[Multi-step shape changes]
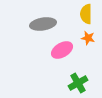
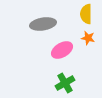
green cross: moved 13 px left
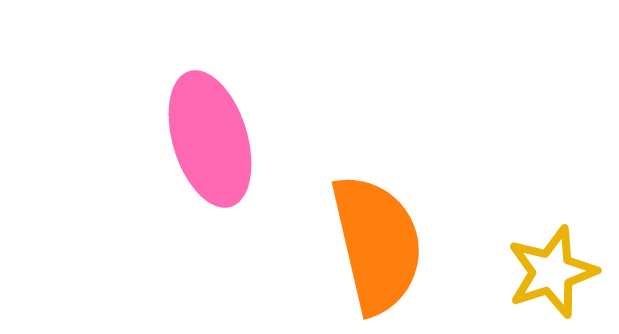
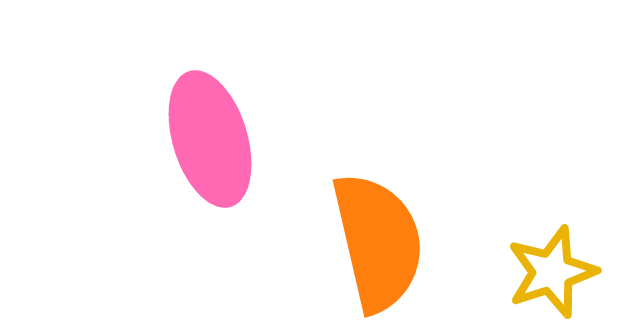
orange semicircle: moved 1 px right, 2 px up
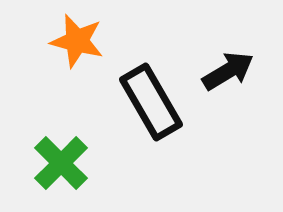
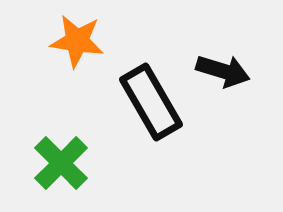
orange star: rotated 6 degrees counterclockwise
black arrow: moved 5 px left; rotated 48 degrees clockwise
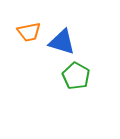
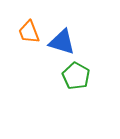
orange trapezoid: rotated 80 degrees clockwise
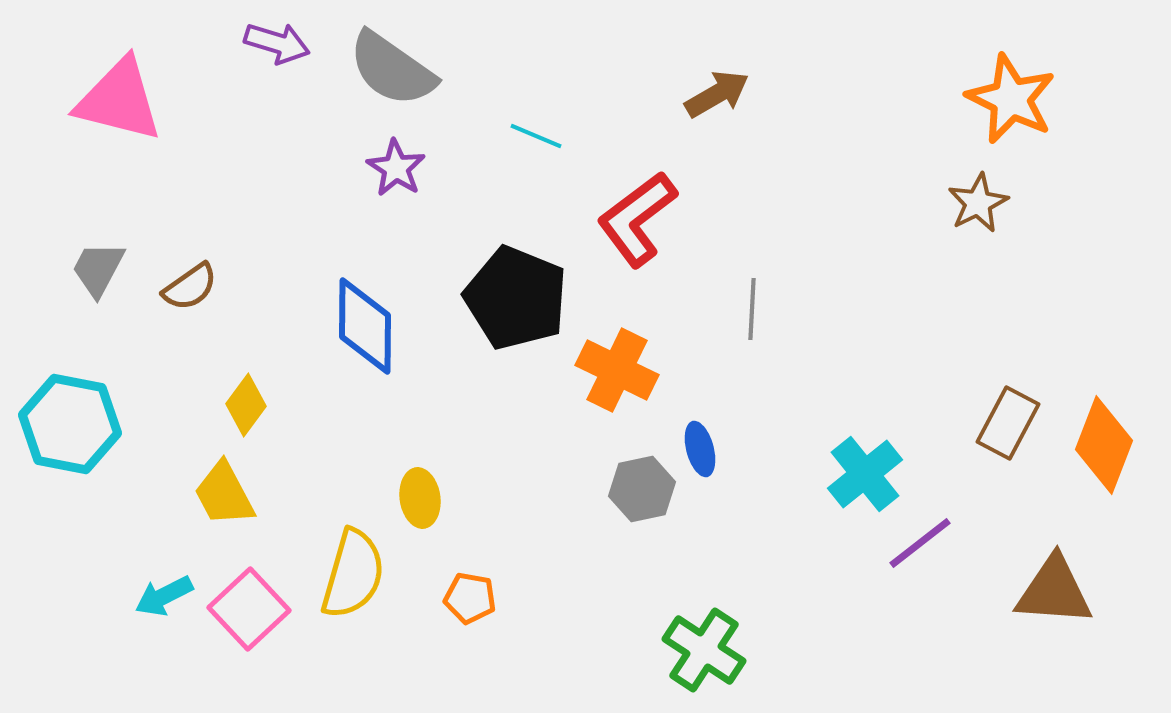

§ **Work to complete**
Leave the images out and give the rest of the data again exactly.

§ **Reply**
green cross: moved 13 px left
orange semicircle: moved 1 px right, 2 px up
orange star: rotated 6 degrees counterclockwise
black arrow: moved 5 px left; rotated 48 degrees clockwise
orange trapezoid: rotated 80 degrees clockwise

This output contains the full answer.